• **Coordinate-based object records**
....

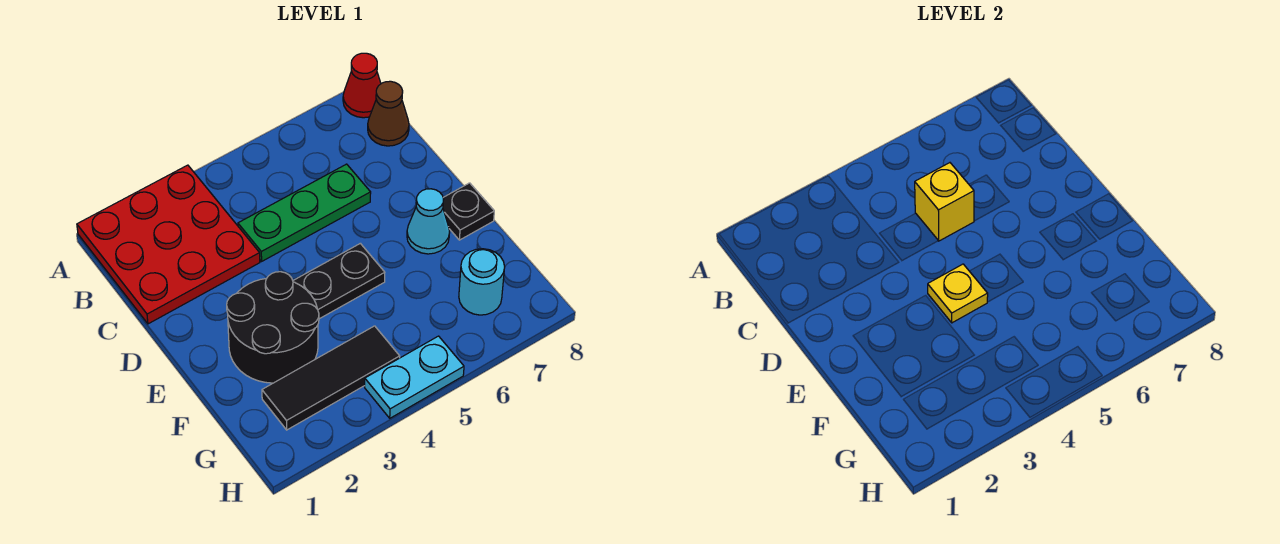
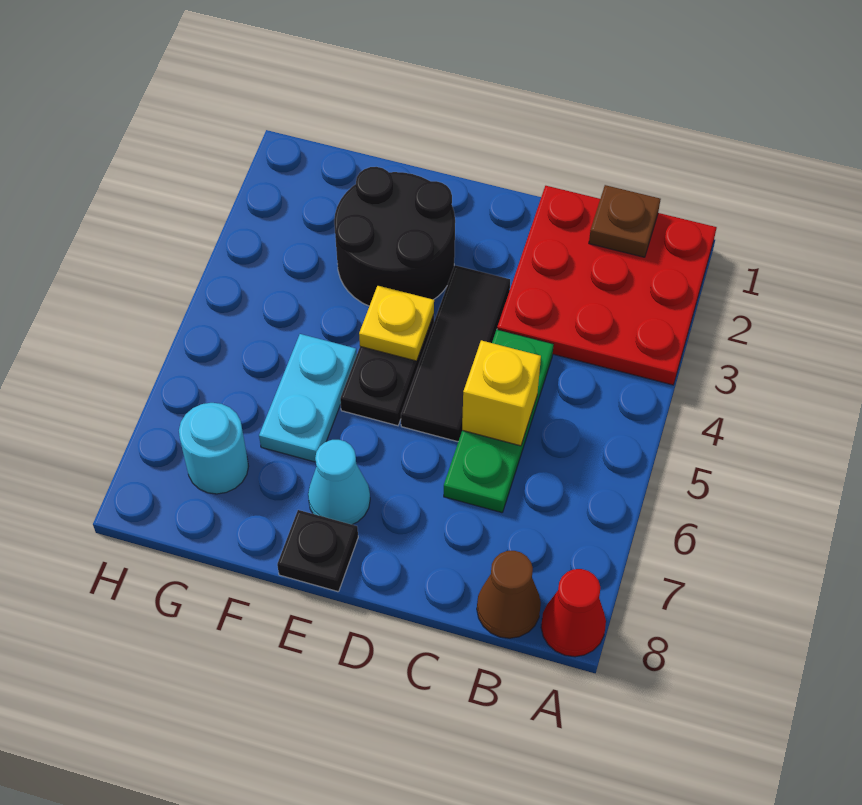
none -> brown plate B1 level 2
black tile G2:G4 level 1 -> black tile D3:D5 level 1
cyan plate H4:H5 level 1 -> cyan plate F5:F6 level 1

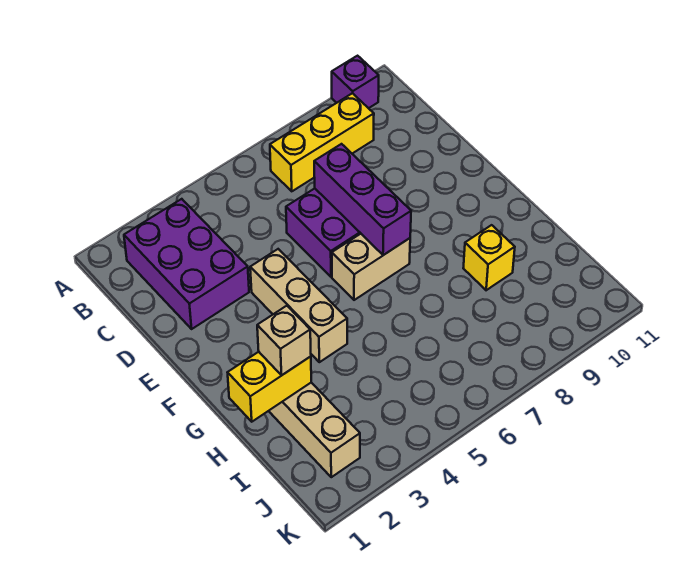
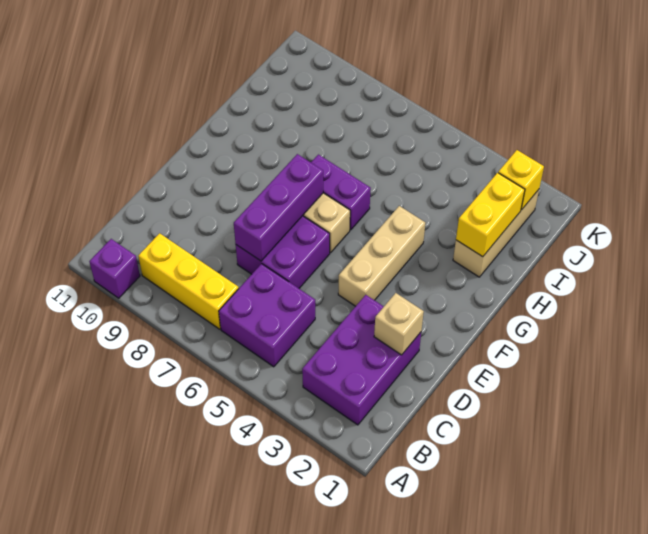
none -> purple brick B5:C6 level 1
none -> purple brick G6:G7 level 1
yellow brick H1:H2 level 2 -> yellow brick H2:I2 level 2
tan brick H2 level 3 -> tan brick D2 level 2
yellow brick H9 level 1 -> yellow brick J2 level 2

....

• **Work instructions**
Could every entry be restated word for word, pictures excluded?

• **Answer to this problem**
none -> brown plate B1 level 2
black tile G2:G4 level 1 -> black tile D3:D5 level 1
cyan plate H4:H5 level 1 -> cyan plate F5:F6 level 1

none -> purple brick B5:C6 level 1
none -> purple brick G6:G7 level 1
yellow brick H1:H2 level 2 -> yellow brick H2:I2 level 2
tan brick H2 level 3 -> tan brick D2 level 2
yellow brick H9 level 1 -> yellow brick J2 level 2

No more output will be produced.